◆ **WHAT THE TASK ASKS**: The full listing below must be printed exactly, word for word.
'''
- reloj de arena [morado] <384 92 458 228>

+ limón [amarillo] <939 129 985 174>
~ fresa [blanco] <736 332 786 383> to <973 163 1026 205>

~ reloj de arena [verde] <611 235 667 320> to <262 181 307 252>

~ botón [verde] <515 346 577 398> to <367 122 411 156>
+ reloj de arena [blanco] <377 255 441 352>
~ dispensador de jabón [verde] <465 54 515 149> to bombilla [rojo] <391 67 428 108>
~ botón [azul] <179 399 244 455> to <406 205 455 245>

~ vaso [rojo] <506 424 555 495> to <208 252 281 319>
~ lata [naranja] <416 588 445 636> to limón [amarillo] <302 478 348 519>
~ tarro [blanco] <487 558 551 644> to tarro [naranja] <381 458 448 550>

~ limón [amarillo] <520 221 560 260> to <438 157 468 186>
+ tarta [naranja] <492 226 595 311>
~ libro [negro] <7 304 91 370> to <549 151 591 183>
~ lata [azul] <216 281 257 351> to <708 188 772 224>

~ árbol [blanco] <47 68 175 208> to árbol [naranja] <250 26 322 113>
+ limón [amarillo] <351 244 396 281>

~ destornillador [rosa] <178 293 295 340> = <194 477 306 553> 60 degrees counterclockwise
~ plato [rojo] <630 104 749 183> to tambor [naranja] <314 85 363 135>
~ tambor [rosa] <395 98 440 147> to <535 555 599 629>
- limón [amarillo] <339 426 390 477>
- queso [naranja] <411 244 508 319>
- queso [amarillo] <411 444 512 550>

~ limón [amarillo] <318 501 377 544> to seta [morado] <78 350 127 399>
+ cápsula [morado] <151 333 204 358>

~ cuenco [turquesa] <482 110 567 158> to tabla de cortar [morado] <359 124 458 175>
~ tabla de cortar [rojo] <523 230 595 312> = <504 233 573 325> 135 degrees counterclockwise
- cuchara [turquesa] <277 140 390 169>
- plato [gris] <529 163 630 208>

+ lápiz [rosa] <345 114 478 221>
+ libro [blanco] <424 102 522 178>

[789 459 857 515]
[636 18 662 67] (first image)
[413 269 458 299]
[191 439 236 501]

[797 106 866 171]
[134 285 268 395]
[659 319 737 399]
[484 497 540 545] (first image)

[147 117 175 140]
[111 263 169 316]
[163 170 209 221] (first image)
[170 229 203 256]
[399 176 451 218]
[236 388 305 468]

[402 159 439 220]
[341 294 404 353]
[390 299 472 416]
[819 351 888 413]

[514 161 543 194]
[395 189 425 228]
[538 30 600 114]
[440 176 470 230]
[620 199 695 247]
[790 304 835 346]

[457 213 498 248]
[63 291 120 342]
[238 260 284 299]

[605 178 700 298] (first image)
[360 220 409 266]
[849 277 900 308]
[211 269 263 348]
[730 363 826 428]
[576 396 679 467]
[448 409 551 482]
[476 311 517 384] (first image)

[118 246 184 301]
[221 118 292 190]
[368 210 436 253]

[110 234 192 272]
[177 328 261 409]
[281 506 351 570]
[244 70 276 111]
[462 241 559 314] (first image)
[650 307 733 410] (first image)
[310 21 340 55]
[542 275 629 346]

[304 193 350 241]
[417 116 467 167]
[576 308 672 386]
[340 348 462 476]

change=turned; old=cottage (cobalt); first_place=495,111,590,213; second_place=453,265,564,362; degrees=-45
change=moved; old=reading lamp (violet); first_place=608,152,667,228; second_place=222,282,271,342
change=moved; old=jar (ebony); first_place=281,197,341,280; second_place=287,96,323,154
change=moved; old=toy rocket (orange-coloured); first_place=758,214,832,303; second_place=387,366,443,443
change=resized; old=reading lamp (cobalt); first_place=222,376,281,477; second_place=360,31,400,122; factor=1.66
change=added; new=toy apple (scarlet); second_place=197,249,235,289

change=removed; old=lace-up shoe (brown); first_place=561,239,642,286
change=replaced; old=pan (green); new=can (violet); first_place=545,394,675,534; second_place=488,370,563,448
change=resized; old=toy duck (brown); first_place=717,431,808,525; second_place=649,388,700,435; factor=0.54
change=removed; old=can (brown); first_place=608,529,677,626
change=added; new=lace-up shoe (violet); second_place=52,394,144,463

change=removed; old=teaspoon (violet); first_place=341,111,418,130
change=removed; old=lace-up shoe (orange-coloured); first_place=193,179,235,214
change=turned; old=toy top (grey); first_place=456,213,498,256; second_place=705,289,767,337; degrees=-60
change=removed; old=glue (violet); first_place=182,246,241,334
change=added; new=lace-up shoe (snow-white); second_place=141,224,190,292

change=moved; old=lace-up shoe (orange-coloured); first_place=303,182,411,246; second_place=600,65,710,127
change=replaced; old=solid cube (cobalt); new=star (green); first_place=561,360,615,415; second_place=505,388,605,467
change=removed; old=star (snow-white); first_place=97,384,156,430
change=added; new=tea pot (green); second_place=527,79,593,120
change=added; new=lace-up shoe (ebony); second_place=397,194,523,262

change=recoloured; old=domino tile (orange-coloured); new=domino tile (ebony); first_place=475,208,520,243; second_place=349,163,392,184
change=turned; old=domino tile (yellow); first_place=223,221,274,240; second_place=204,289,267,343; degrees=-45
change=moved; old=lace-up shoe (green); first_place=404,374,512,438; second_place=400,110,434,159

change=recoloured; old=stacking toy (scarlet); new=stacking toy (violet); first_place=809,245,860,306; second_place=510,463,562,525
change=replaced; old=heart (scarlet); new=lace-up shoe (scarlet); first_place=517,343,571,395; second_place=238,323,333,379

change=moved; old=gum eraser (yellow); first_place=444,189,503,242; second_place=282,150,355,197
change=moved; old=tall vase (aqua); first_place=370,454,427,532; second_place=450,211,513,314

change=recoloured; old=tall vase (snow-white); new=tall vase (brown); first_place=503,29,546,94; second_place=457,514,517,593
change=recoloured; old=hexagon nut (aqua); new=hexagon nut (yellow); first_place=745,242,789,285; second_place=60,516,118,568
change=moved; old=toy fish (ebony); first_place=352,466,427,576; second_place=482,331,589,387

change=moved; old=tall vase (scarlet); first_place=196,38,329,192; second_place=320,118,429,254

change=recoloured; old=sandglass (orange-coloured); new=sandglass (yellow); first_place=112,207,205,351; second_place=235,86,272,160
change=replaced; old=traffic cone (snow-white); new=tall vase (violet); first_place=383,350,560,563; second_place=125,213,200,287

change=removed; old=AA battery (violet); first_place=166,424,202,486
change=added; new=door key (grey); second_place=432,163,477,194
'''
◆ **EXPECTED ANSWER**:
- reloj de arena [morado] <384 92 458 228>

+ limón [amarillo] <939 129 985 174>
~ fresa [blanco] <736 332 786 383> to <973 163 1026 205>

~ reloj de arena [verde] <611 235 667 320> to <262 181 307 252>

~ botón [verde] <515 346 577 398> to <367 122 411 156>
+ reloj de arena [blanco] <377 255 441 352>
~ dispensador de jabón [verde] <465 54 515 149> to bombilla [rojo] <391 67 428 108>
~ botón [azul] <179 399 244 455> to <406 205 455 245>

~ vaso [rojo] <506 424 555 495> to <208 252 281 319>
~ lata [naranja] <416 588 445 636> to limón [amarillo] <302 478 348 519>
~ tarro [blanco] <487 558 551 644> to tarro [naranja] <381 458 448 550>

~ limón [amarillo] <520 221 560 260> to <438 157 468 186>
+ tarta [naranja] <492 226 595 311>
~ libro [negro] <7 304 91 370> to <549 151 591 183>
~ lata [azul] <216 281 257 351> to <708 188 772 224>

~ árbol [blanco] <47 68 175 208> to árbol [naranja] <250 26 322 113>
+ limón [amarillo] <351 244 396 281>

~ destornillador [rosa] <178 293 295 340> = <194 477 306 553> 60 degrees counterclockwise
~ plato [rojo] <630 104 749 183> to tambor [naranja] <314 85 363 135>
~ tambor [rosa] <395 98 440 147> to <535 555 599 629>
- limón [amarillo] <339 426 390 477>
- queso [naranja] <411 244 508 319>
- queso [amarillo] <411 444 512 550>

~ limón [amarillo] <318 501 377 544> to seta [morado] <78 350 127 399>
+ cápsula [morado] <151 333 204 358>

~ cuenco [turquesa] <482 110 567 158> to tabla de cortar [morado] <359 124 458 175>
~ tabla de cortar [rojo] <523 230 595 312> = <504 233 573 325> 135 degrees counterclockwise
- cuchara [turquesa] <277 140 390 169>
- plato [gris] <529 163 630 208>

+ lápiz [rosa] <345 114 478 221>
+ libro [blanco] <424 102 522 178>

[789 459 857 515]
[636 18 662 67] (first image)
[413 269 458 299]
[191 439 236 501]

[797 106 866 171]
[134 285 268 395]
[659 319 737 399]
[484 497 540 545] (first image)

[147 117 175 140]
[111 263 169 316]
[163 170 209 221] (first image)
[170 229 203 256]
[399 176 451 218]
[236 388 305 468]

[402 159 439 220]
[341 294 404 353]
[390 299 472 416]
[819 351 888 413]

[514 161 543 194]
[395 189 425 228]
[538 30 600 114]
[440 176 470 230]
[620 199 695 247]
[790 304 835 346]

[457 213 498 248]
[63 291 120 342]
[238 260 284 299]

[605 178 700 298] (first image)
[360 220 409 266]
[849 277 900 308]
[211 269 263 348]
[730 363 826 428]
[576 396 679 467]
[448 409 551 482]
[476 311 517 384] (first image)

[118 246 184 301]
[221 118 292 190]
[368 210 436 253]

[110 234 192 272]
[177 328 261 409]
[281 506 351 570]
[244 70 276 111]
[462 241 559 314] (first image)
[650 307 733 410] (first image)
[310 21 340 55]
[542 275 629 346]

[304 193 350 241]
[417 116 467 167]
[576 308 672 386]
[340 348 462 476]

change=turned; old=cottage (cobalt); first_place=495,111,590,213; second_place=453,265,564,362; degrees=-45
change=moved; old=reading lamp (violet); first_place=608,152,667,228; second_place=222,282,271,342
change=moved; old=jar (ebony); first_place=281,197,341,280; second_place=287,96,323,154
change=moved; old=toy rocket (orange-coloured); first_place=758,214,832,303; second_place=387,366,443,443
change=resized; old=reading lamp (cobalt); first_place=222,376,281,477; second_place=360,31,400,122; factor=1.66
change=added; new=toy apple (scarlet); second_place=197,249,235,289

change=removed; old=lace-up shoe (brown); first_place=561,239,642,286
change=replaced; old=pan (green); new=can (violet); first_place=545,394,675,534; second_place=488,370,563,448
change=resized; old=toy duck (brown); first_place=717,431,808,525; second_place=649,388,700,435; factor=0.54
change=removed; old=can (brown); first_place=608,529,677,626
change=added; new=lace-up shoe (violet); second_place=52,394,144,463

change=removed; old=teaspoon (violet); first_place=341,111,418,130
change=removed; old=lace-up shoe (orange-coloured); first_place=193,179,235,214
change=turned; old=toy top (grey); first_place=456,213,498,256; second_place=705,289,767,337; degrees=-60
change=removed; old=glue (violet); first_place=182,246,241,334
change=added; new=lace-up shoe (snow-white); second_place=141,224,190,292

change=moved; old=lace-up shoe (orange-coloured); first_place=303,182,411,246; second_place=600,65,710,127
change=replaced; old=solid cube (cobalt); new=star (green); first_place=561,360,615,415; second_place=505,388,605,467
change=removed; old=star (snow-white); first_place=97,384,156,430
change=added; new=tea pot (green); second_place=527,79,593,120
change=added; new=lace-up shoe (ebony); second_place=397,194,523,262

change=recoloured; old=domino tile (orange-coloured); new=domino tile (ebony); first_place=475,208,520,243; second_place=349,163,392,184
change=turned; old=domino tile (yellow); first_place=223,221,274,240; second_place=204,289,267,343; degrees=-45
change=moved; old=lace-up shoe (green); first_place=404,374,512,438; second_place=400,110,434,159

change=recoloured; old=stacking toy (scarlet); new=stacking toy (violet); first_place=809,245,860,306; second_place=510,463,562,525
change=replaced; old=heart (scarlet); new=lace-up shoe (scarlet); first_place=517,343,571,395; second_place=238,323,333,379

change=moved; old=gum eraser (yellow); first_place=444,189,503,242; second_place=282,150,355,197
change=moved; old=tall vase (aqua); first_place=370,454,427,532; second_place=450,211,513,314

change=recoloured; old=tall vase (snow-white); new=tall vase (brown); first_place=503,29,546,94; second_place=457,514,517,593
change=recoloured; old=hexagon nut (aqua); new=hexagon nut (yellow); first_place=745,242,789,285; second_place=60,516,118,568
change=moved; old=toy fish (ebony); first_place=352,466,427,576; second_place=482,331,589,387

change=moved; old=tall vase (scarlet); first_place=196,38,329,192; second_place=320,118,429,254

change=recoloured; old=sandglass (orange-coloured); new=sandglass (yellow); first_place=112,207,205,351; second_place=235,86,272,160
change=replaced; old=traffic cone (snow-white); new=tall vase (violet); first_place=383,350,560,563; second_place=125,213,200,287

change=removed; old=AA battery (violet); first_place=166,424,202,486
change=added; new=door key (grey); second_place=432,163,477,194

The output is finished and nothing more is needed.